WORK REQUEST - Word-for-word repetition of the records below is needed, but only from the line holding "(425, 193) = (510, 190): green cup -> none" through the final line, with pictures excluded.

PROVIDED RECORDS -
'''

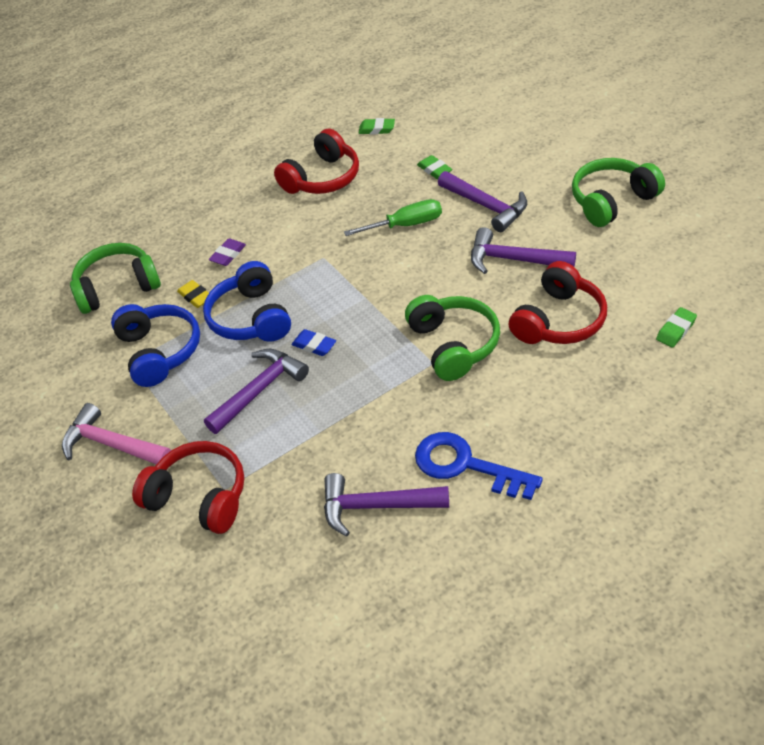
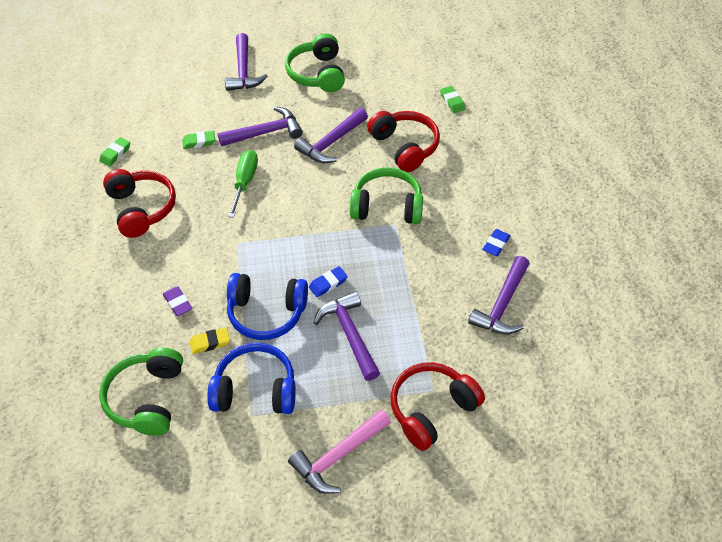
camera: 70 degrees left, 5 degrees up
(465, 465) = (496, 244): blue key -> blue eraser
(563, 149) = (243, 71): none -> purple hammer

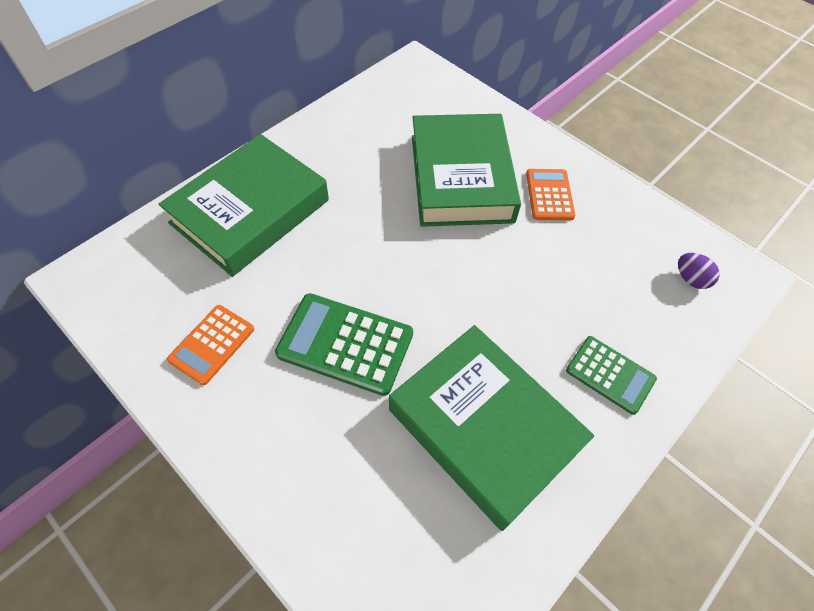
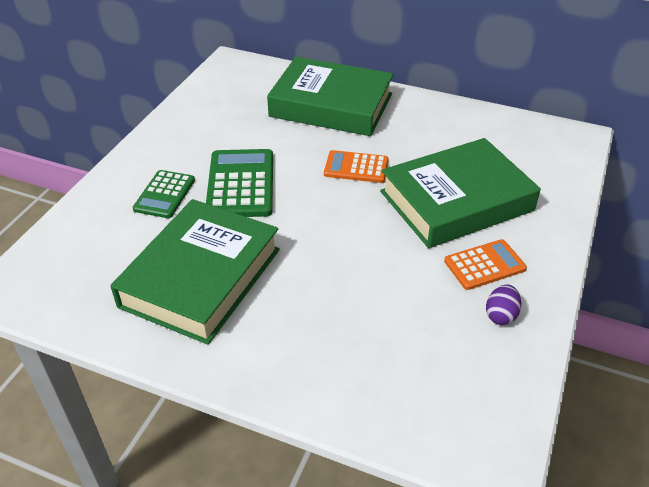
camera: 70 degrees right, 15 degrees down
(212, 344) = (209, 127): orange calculator -> orange calculator (356, 167)
(610, 375) = (292, 351): green calculator -> green calculator (164, 194)
(691, 279) = (454, 403): purple egg -> purple egg (501, 315)

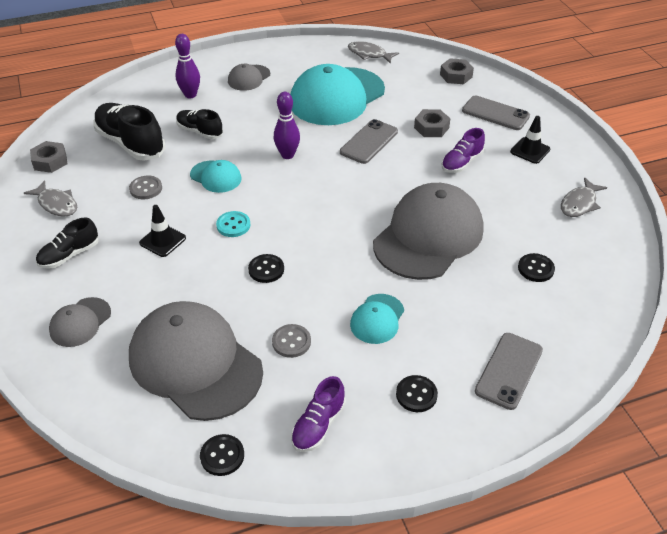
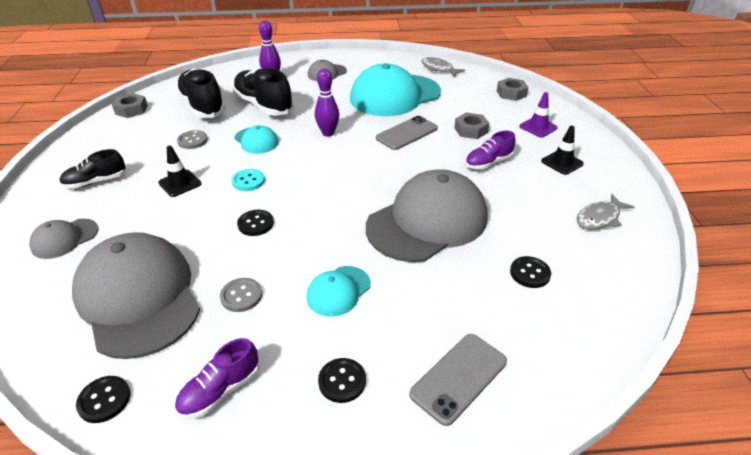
camera: 15 degrees right, 5 degrees down
(56, 204) = (114, 141): grey fish -> none
(200, 131) = (263, 105): black shoe -> black shoe, size x1.72
(495, 113) = (538, 127): grey phone -> purple traffic cone

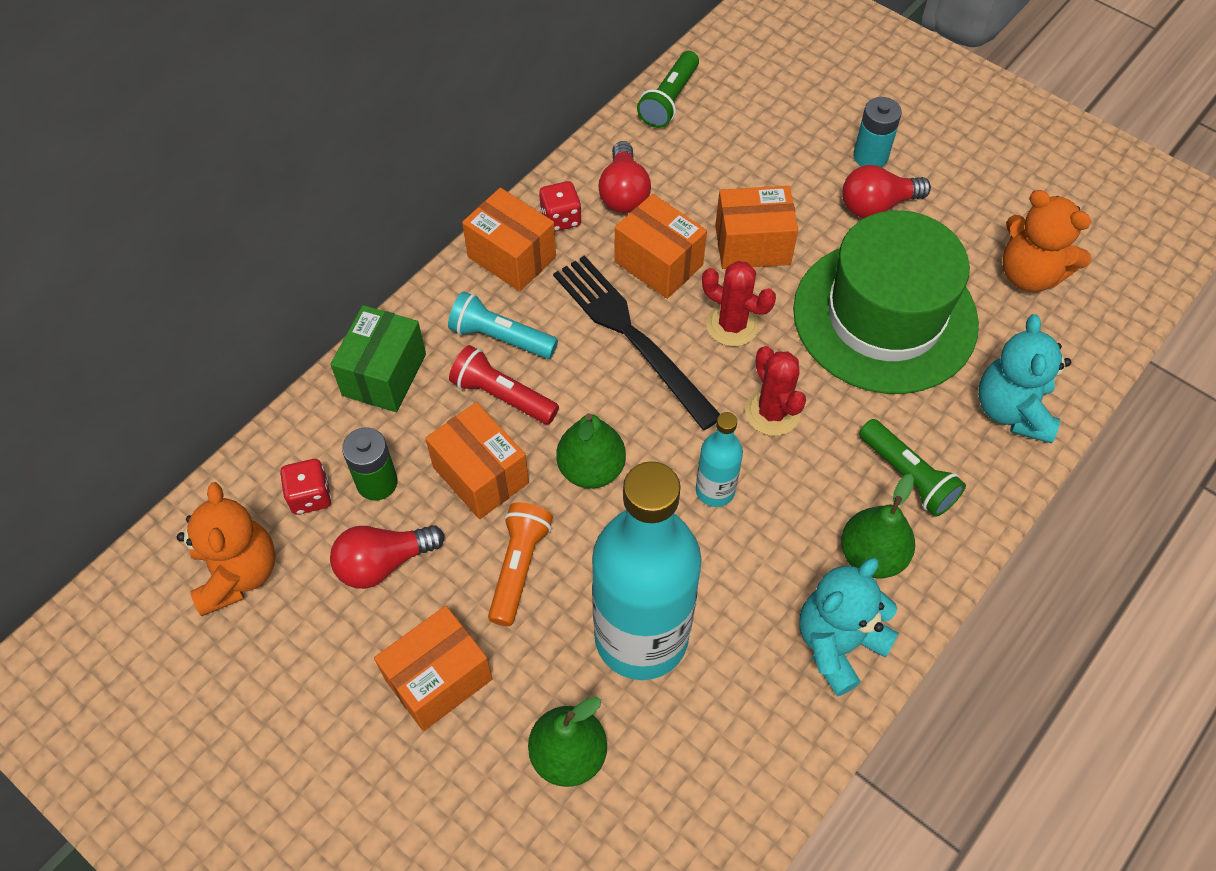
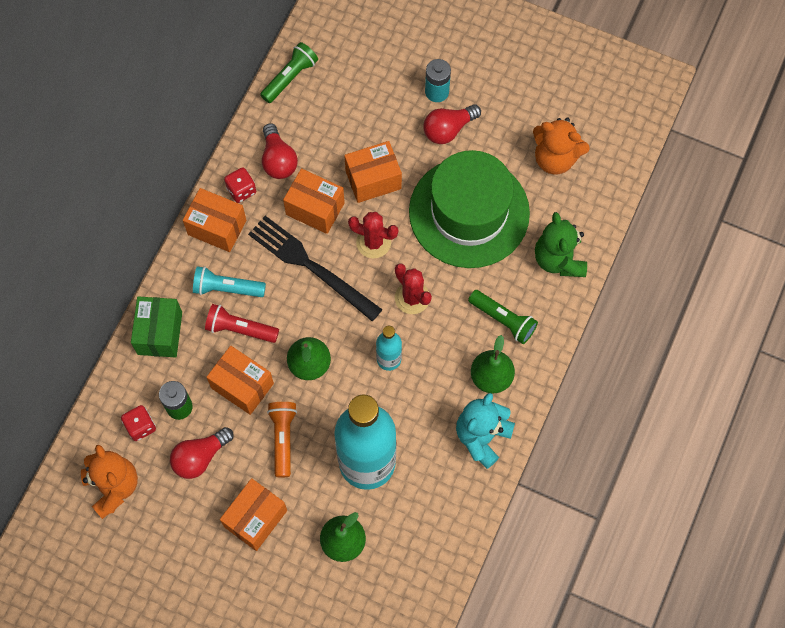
camera: 15 degrees left, 10 degrees up
(669, 100) = (290, 78): green flashlight -> green flashlight turned 150 degrees counterclockwise
(1012, 410) = (558, 259): turquoise teddy bear -> green teddy bear

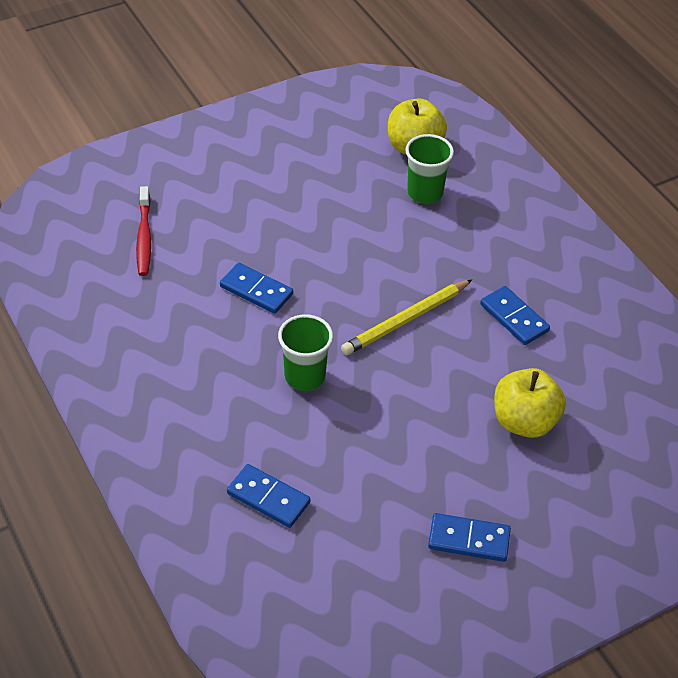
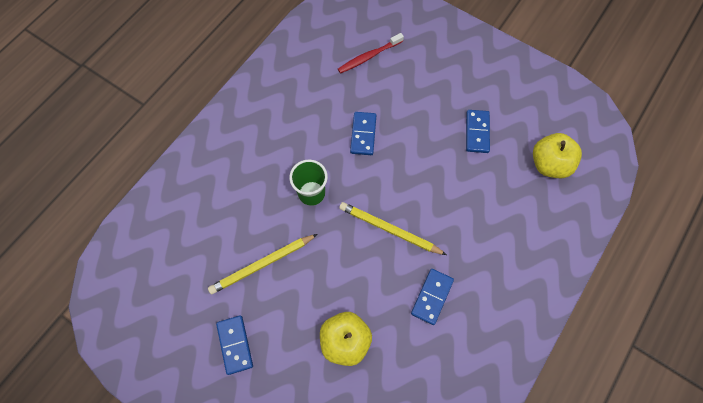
camera: 65 degrees right, 20 degrees up
(268, 498) = (213, 217): blue domino -> blue domino (477, 132)
(373, 468) = (262, 264): none -> yellow pencil
(425, 193) = (510, 190): green cup -> none

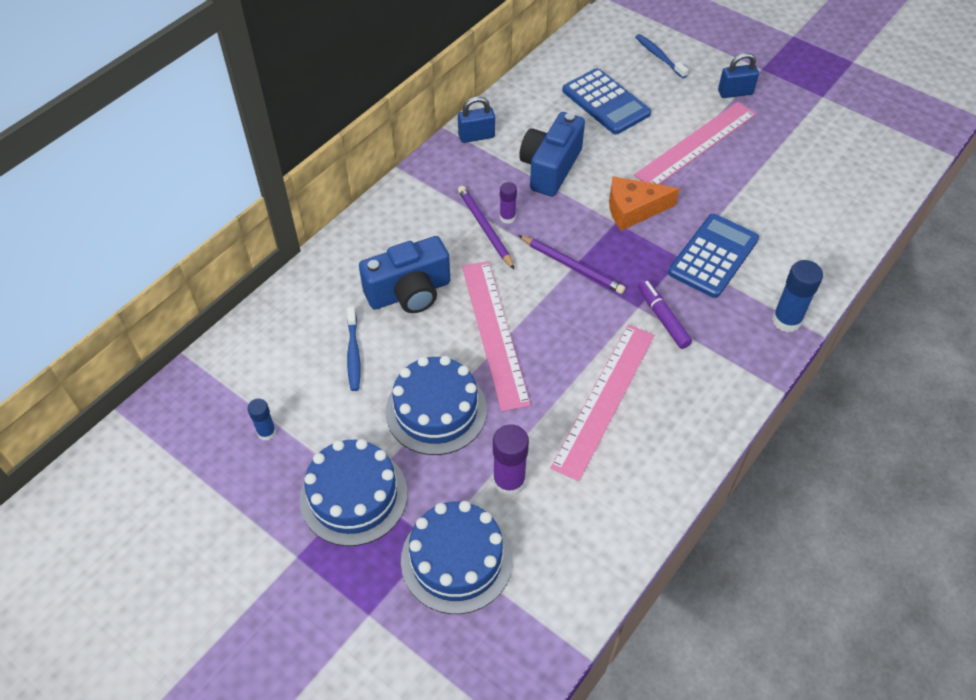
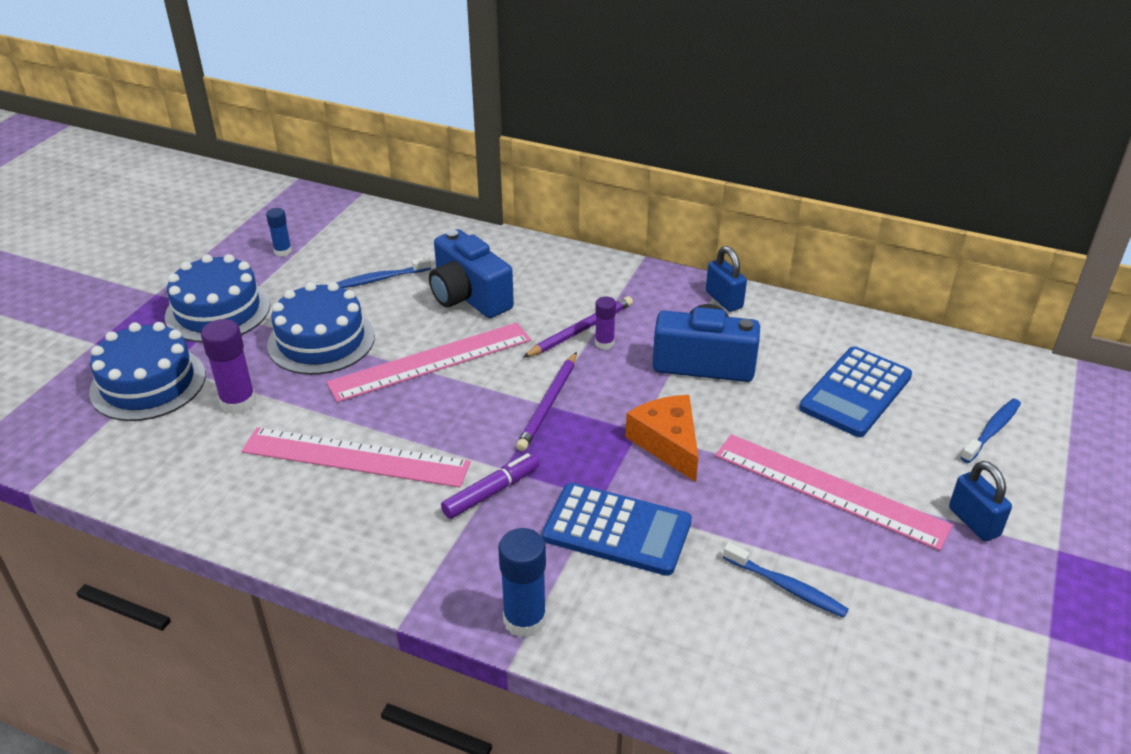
camera: 75 degrees right, 15 degrees down
(774, 188) = (786, 586): none -> blue toothbrush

'''

ANSWER FOR THIS EXERCISE -
(425, 193) = (510, 190): green cup -> none

camera: 75 degrees right, 15 degrees down
(774, 188) = (786, 586): none -> blue toothbrush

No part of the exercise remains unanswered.